::: Given information :::

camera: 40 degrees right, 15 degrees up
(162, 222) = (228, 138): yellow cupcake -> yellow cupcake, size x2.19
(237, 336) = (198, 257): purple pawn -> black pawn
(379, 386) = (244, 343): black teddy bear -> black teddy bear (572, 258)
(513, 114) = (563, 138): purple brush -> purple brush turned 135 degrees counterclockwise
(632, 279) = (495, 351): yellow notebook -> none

:::
::: Given information :::

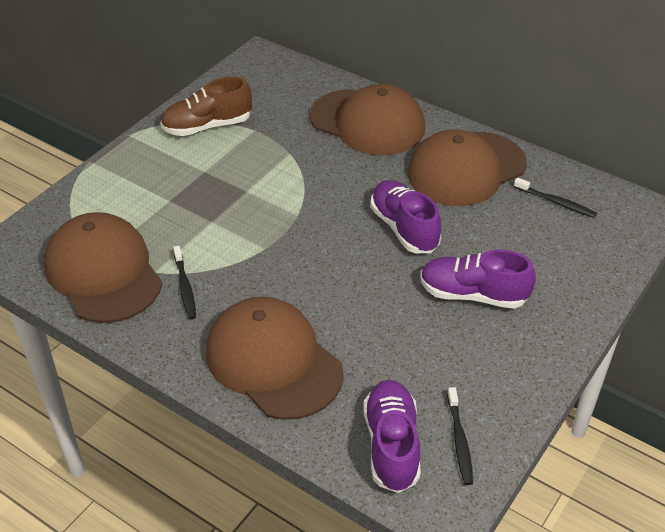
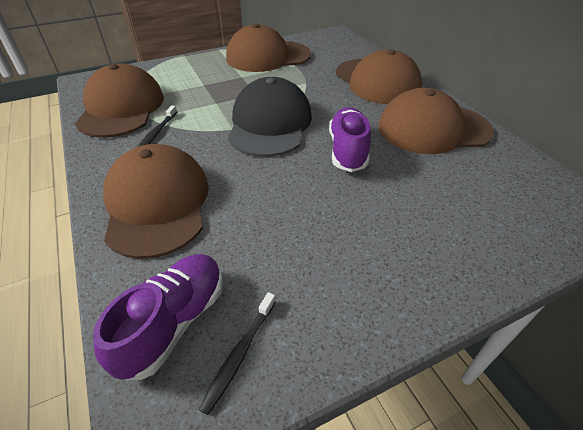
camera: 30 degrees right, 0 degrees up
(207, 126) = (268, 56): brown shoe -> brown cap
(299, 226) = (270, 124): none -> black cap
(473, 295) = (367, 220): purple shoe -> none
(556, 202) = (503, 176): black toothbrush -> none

:::

§ **What the task asks**
Of all the entries above, output exactly the lines between the one holding "(207, 126) = (268, 56): brown" and the one holding "(556, 202) = (503, 176): black", inclusive.

§ **Completed task**
(207, 126) = (268, 56): brown shoe -> brown cap
(299, 226) = (270, 124): none -> black cap
(473, 295) = (367, 220): purple shoe -> none
(556, 202) = (503, 176): black toothbrush -> none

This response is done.